_Data for review:_
::::

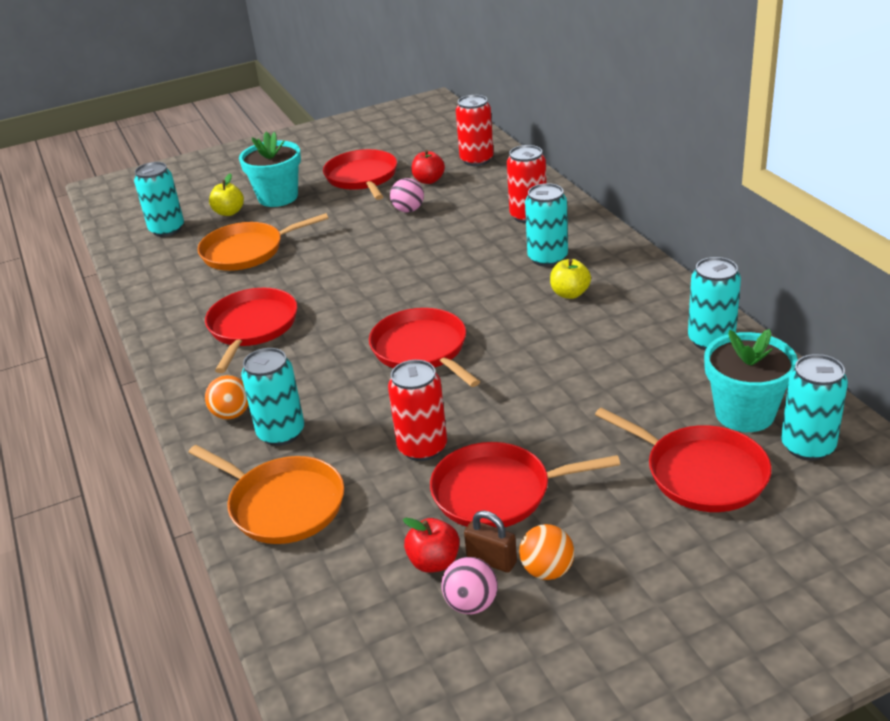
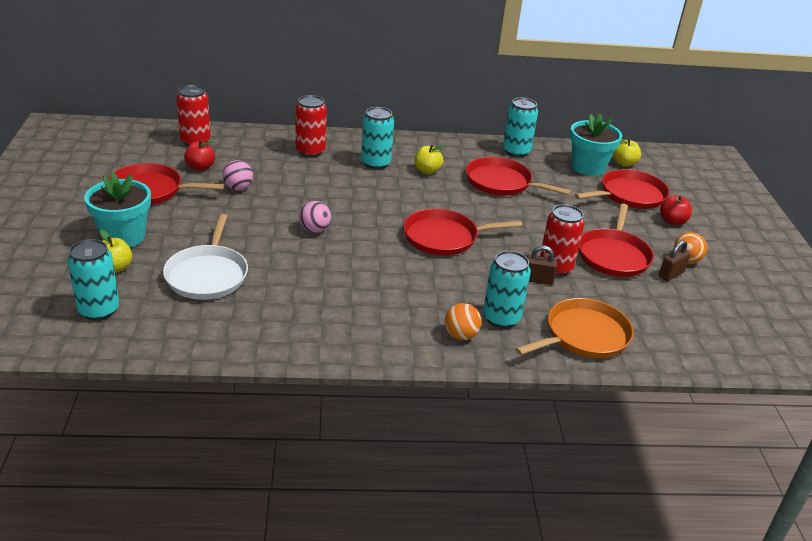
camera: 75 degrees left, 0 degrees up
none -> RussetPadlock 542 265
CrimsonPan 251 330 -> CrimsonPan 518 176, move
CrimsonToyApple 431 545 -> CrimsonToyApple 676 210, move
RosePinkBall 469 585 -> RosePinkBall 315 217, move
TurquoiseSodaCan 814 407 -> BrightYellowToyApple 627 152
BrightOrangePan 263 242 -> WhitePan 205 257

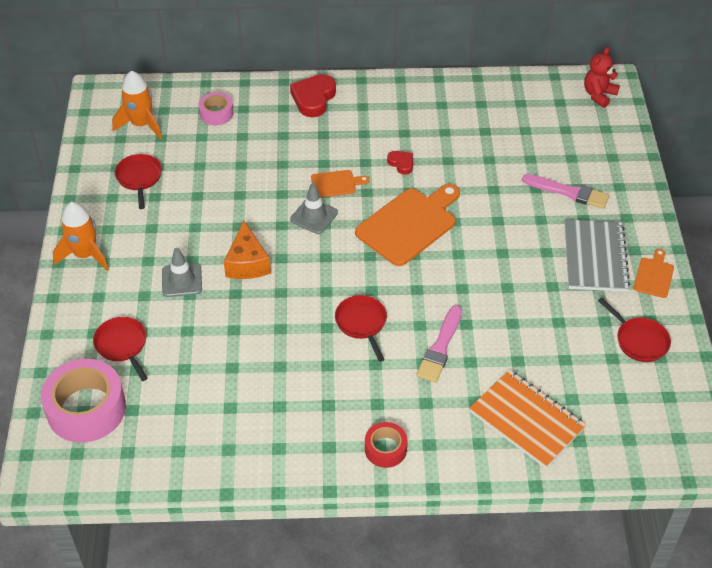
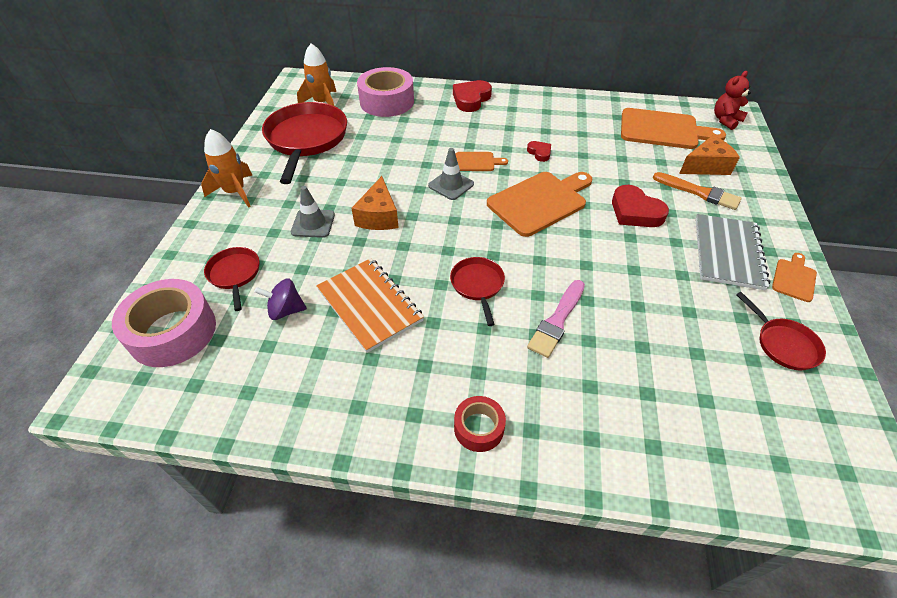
camera: 10 degrees right, 0 degrees up
none -> RoyalPurpleSpinningTop 280 299
none -> CrimsonHeartShape 640 206
none -> BrightOrangeCuttingBoard 673 128
none -> BrightOrangeCheeseWedge 709 155
BrightOrangeExerciseBook 527 419 -> BrightOrangeExerciseBook 370 305, move
RosePinkBrush 565 191 -> BrightOrangeBrush 697 191
CrimsonPan 138 181 -> CrimsonPan 304 143, x2.00
RosePinkTape 215 108 -> RosePinkTape 385 92, x1.89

::::

_Your goal:_ Type the entries again verbatim. Drop the images.

_Result of the exercise:_
camera: 75 degrees left, 0 degrees up
none -> RussetPadlock 542 265
CrimsonPan 251 330 -> CrimsonPan 518 176, move
CrimsonToyApple 431 545 -> CrimsonToyApple 676 210, move
RosePinkBall 469 585 -> RosePinkBall 315 217, move
TurquoiseSodaCan 814 407 -> BrightYellowToyApple 627 152
BrightOrangePan 263 242 -> WhitePan 205 257

camera: 10 degrees right, 0 degrees up
none -> RoyalPurpleSpinningTop 280 299
none -> CrimsonHeartShape 640 206
none -> BrightOrangeCuttingBoard 673 128
none -> BrightOrangeCheeseWedge 709 155
BrightOrangeExerciseBook 527 419 -> BrightOrangeExerciseBook 370 305, move
RosePinkBrush 565 191 -> BrightOrangeBrush 697 191
CrimsonPan 138 181 -> CrimsonPan 304 143, x2.00
RosePinkTape 215 108 -> RosePinkTape 385 92, x1.89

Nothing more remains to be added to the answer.